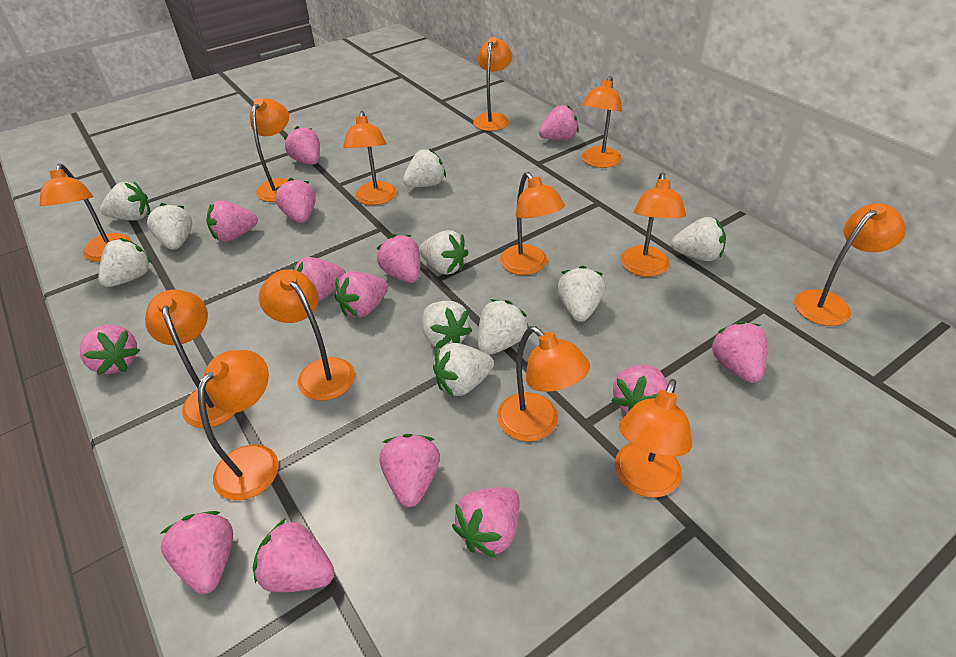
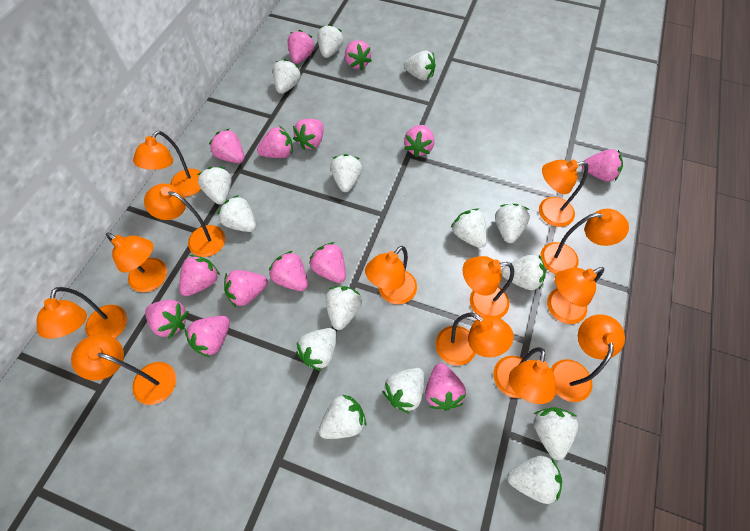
white strawberry: 10 -> 15

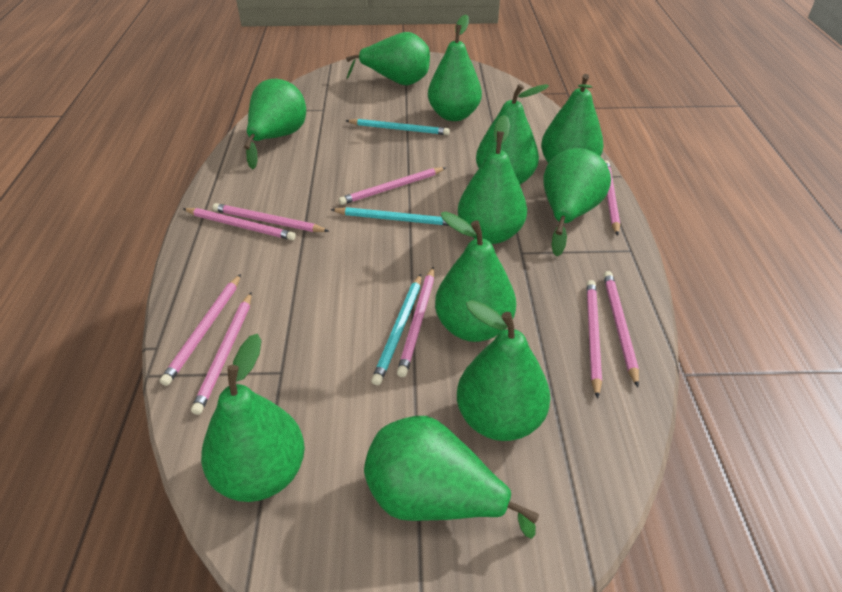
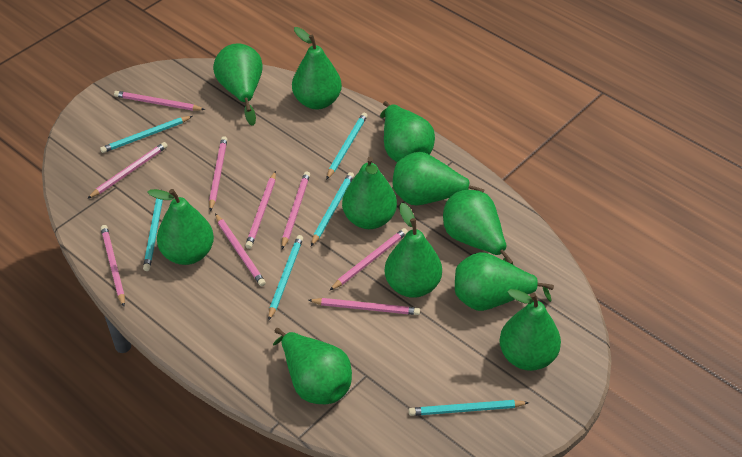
turquoise pencil: 3 -> 6

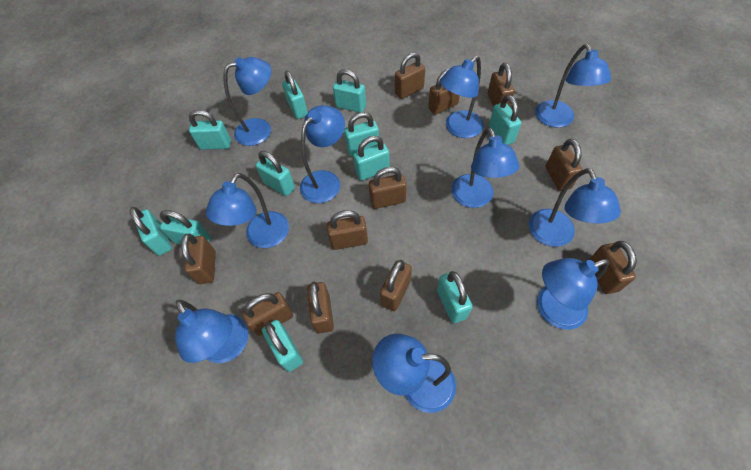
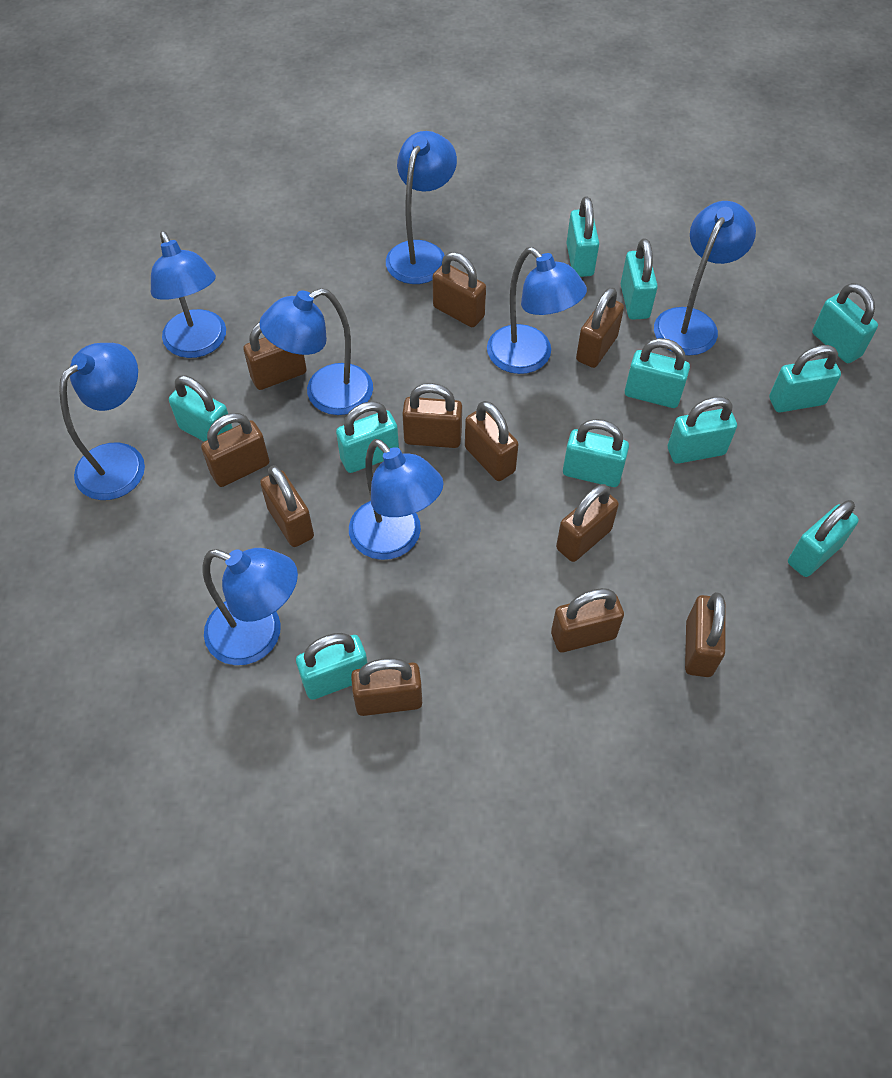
blue lamp: 10 -> 8

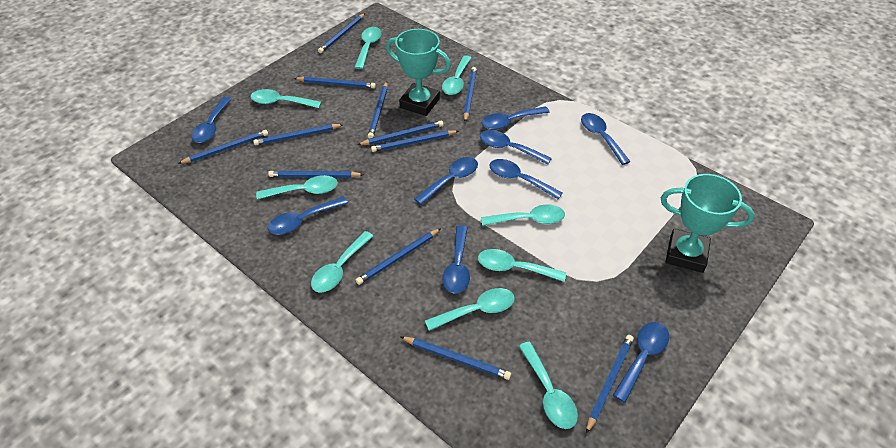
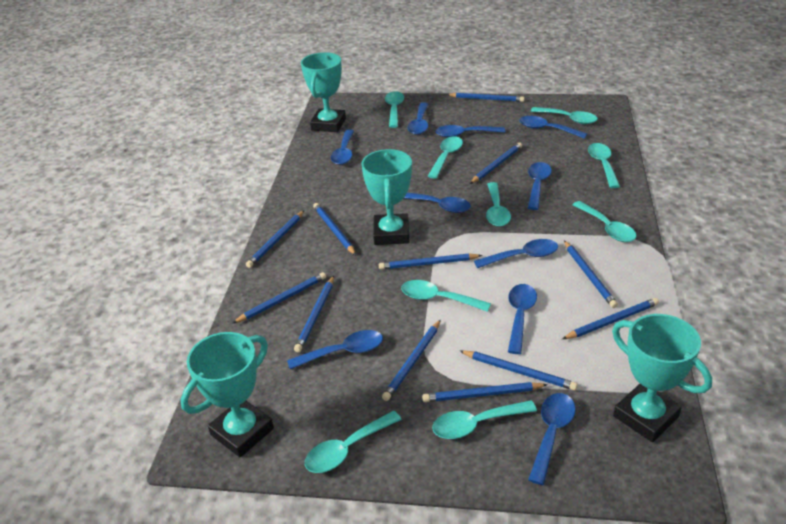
blue spoon: 9 -> 10
turquoise trophy: 2 -> 4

◆ ◆ ◆ ◆ ◆

(What this task involves) Your task is to transcribe, exactly and without additions, every line from the one that contains "turquoise pencil: 3 -> 6" to the end of the entries above, both included. Omit all pictures.

(Result for this task)
turquoise pencil: 3 -> 6

blue lamp: 10 -> 8

blue spoon: 9 -> 10
turquoise trophy: 2 -> 4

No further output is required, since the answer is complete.